[Opening DATA PROVIDED section]

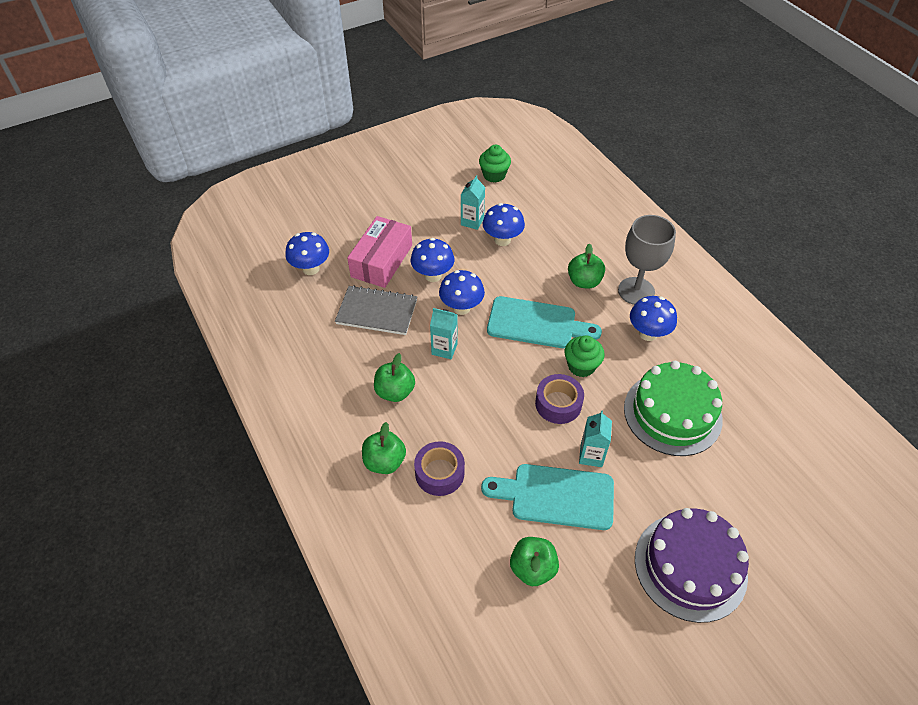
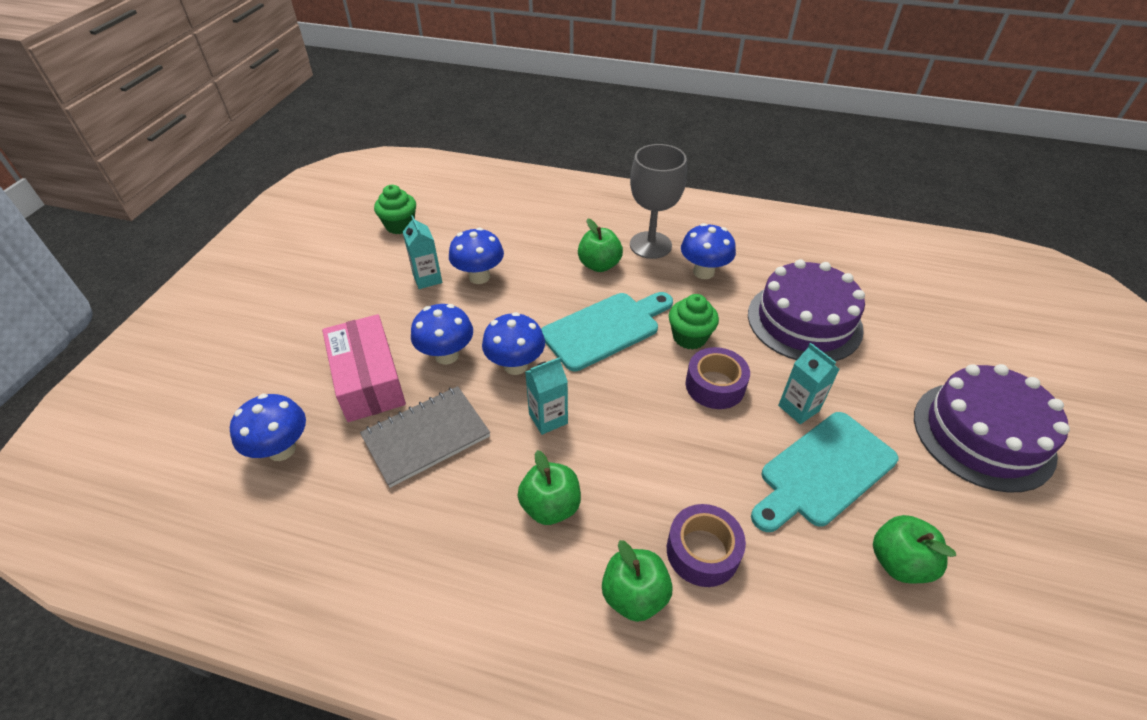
camera: 45 degrees left, 5 degrees down
green cake [624,361,723,456] -> purple cake [748,259,865,361]

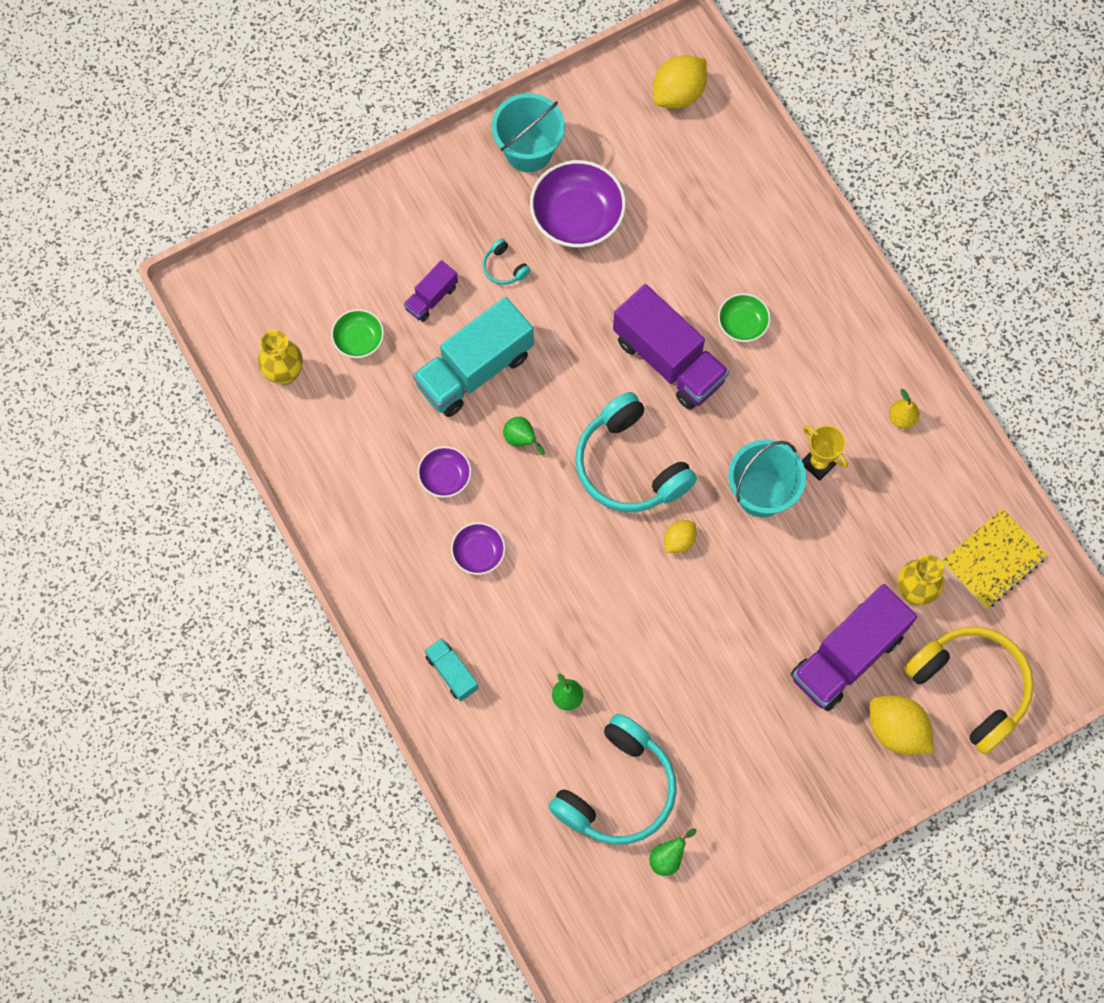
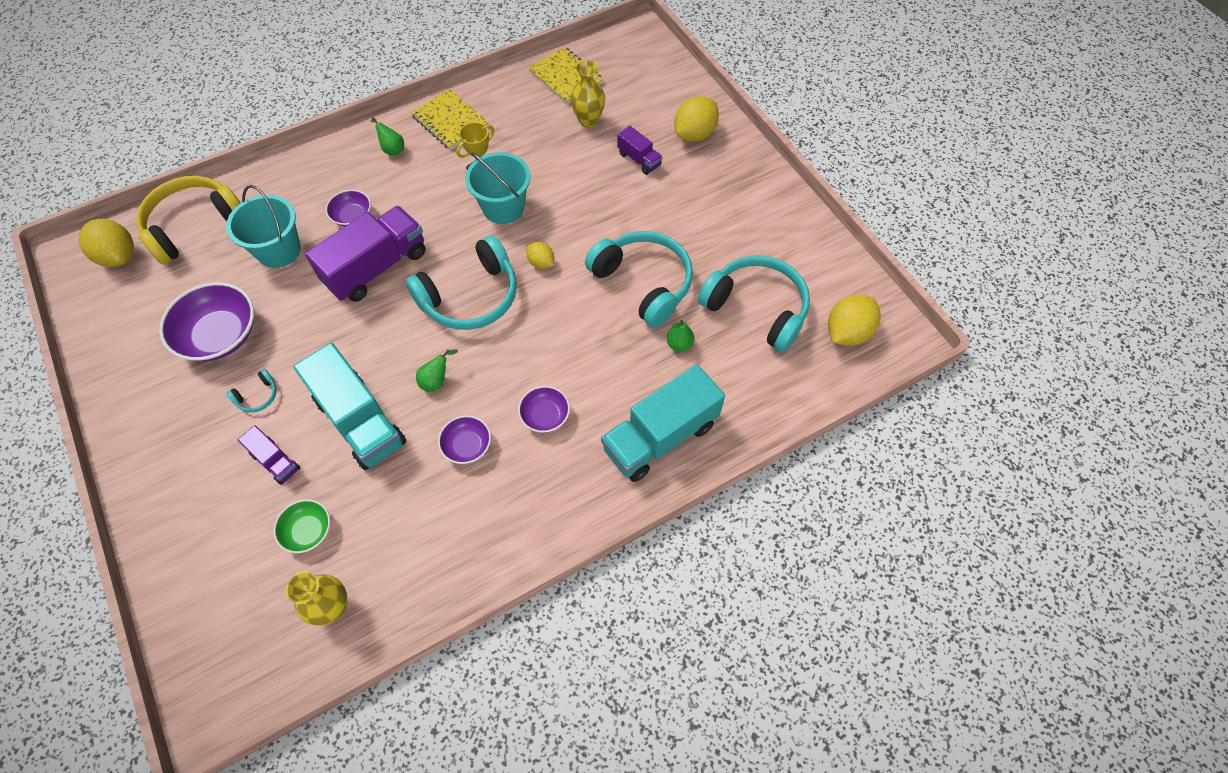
camera: 90 degrees left, 10 degrees down
turquoise truck [425,638,478,702] -> turquoise truck [601,364,725,482], size x2.04
turquoise bucket [492,93,565,172] -> turquoise bucket moved to [226,185,301,268]
green pear [650,828,696,876] -> green pear moved to [370,117,404,156]
green bowl [718,293,771,342] -> purple bowl [326,190,371,226]
purple truck [791,584,917,711] -> purple truck [617,126,662,175], size x0.49
yellow pear [889,389,920,429] -> yellow notebook [411,89,489,150]
yellow headphones [904,626,1034,754] -> yellow headphones moved to [136,176,241,265]
none -> turquoise headphones [585,231,693,327]
none -> yellow lemon [828,294,881,346]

[Closing DATA PROVIDED section]

YOUR OBJECTIVE => The preceding listing is to be restated word for word, with every picture omitted.

FINISHED EXERCISE =>
camera: 45 degrees left, 5 degrees down
green cake [624,361,723,456] -> purple cake [748,259,865,361]

camera: 90 degrees left, 10 degrees down
turquoise truck [425,638,478,702] -> turquoise truck [601,364,725,482], size x2.04
turquoise bucket [492,93,565,172] -> turquoise bucket moved to [226,185,301,268]
green pear [650,828,696,876] -> green pear moved to [370,117,404,156]
green bowl [718,293,771,342] -> purple bowl [326,190,371,226]
purple truck [791,584,917,711] -> purple truck [617,126,662,175], size x0.49
yellow pear [889,389,920,429] -> yellow notebook [411,89,489,150]
yellow headphones [904,626,1034,754] -> yellow headphones moved to [136,176,241,265]
none -> turquoise headphones [585,231,693,327]
none -> yellow lemon [828,294,881,346]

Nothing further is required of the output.